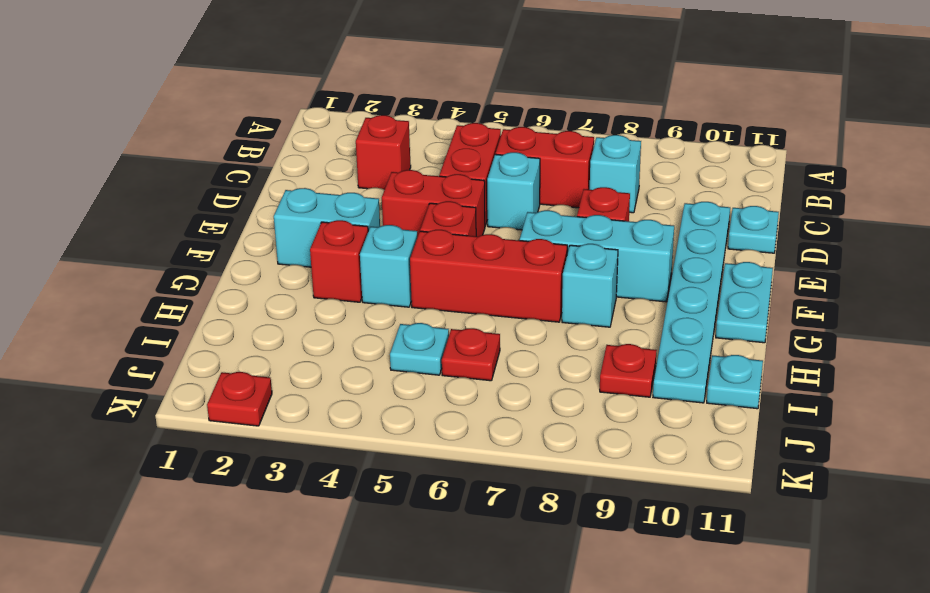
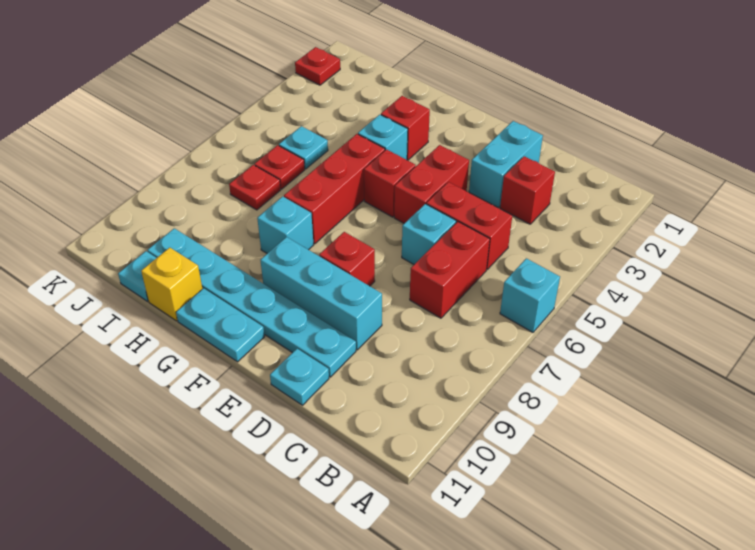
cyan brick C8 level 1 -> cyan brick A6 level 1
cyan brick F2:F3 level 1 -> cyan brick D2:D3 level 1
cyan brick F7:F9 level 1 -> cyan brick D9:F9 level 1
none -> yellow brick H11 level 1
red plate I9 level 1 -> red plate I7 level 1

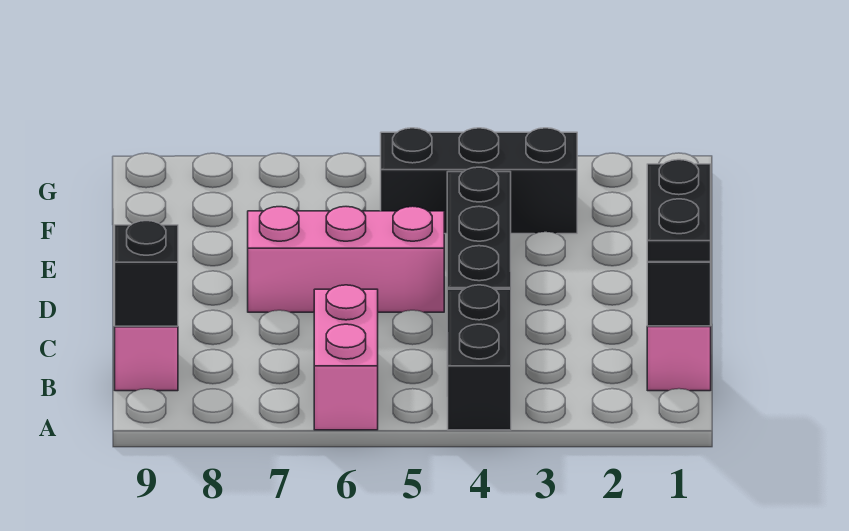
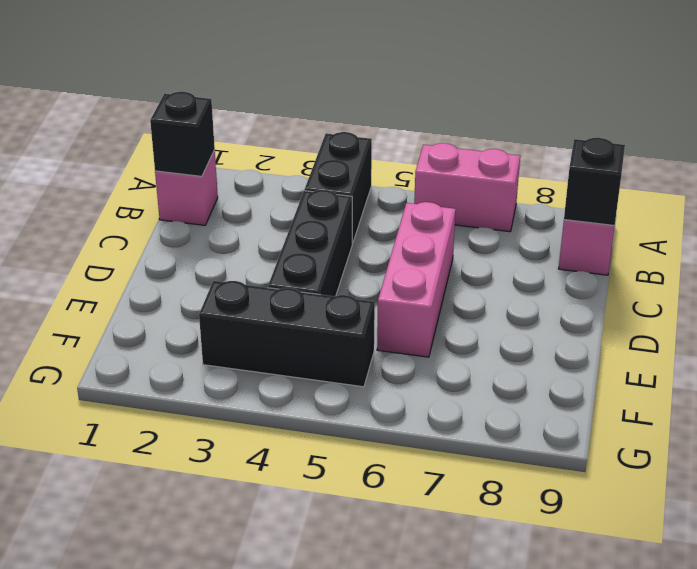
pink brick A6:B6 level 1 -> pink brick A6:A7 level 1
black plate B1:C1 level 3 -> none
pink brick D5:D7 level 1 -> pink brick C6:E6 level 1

* * *

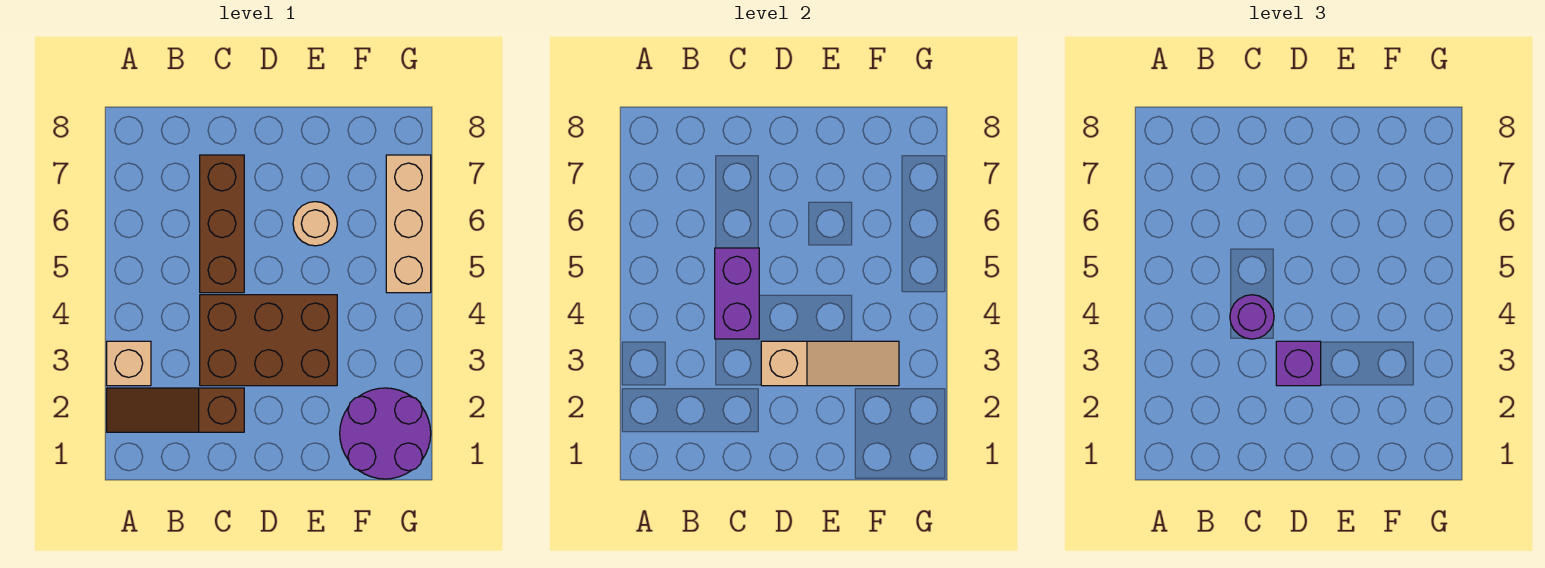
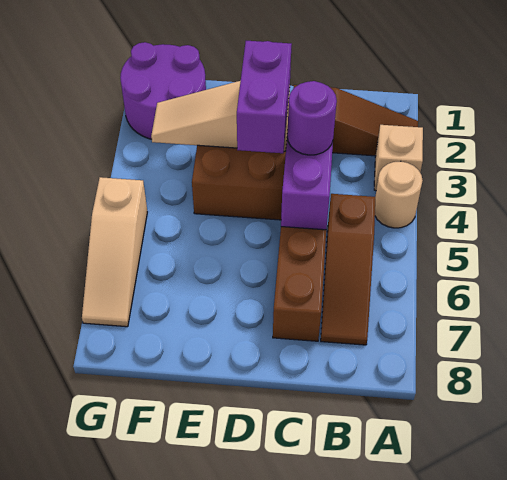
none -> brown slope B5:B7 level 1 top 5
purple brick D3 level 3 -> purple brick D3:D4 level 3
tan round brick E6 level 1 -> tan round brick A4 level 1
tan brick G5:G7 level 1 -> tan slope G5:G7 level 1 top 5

| Your instructions |
From the data above, return only the lines starting at the line that holds "cyan brick F2:F3" and ending at the line that holds "pink brick D5:D7", word for word and without pictures.

| Answer to this task |
cyan brick F2:F3 level 1 -> cyan brick D2:D3 level 1
cyan brick F7:F9 level 1 -> cyan brick D9:F9 level 1
none -> yellow brick H11 level 1
red plate I9 level 1 -> red plate I7 level 1

pink brick A6:B6 level 1 -> pink brick A6:A7 level 1
black plate B1:C1 level 3 -> none
pink brick D5:D7 level 1 -> pink brick C6:E6 level 1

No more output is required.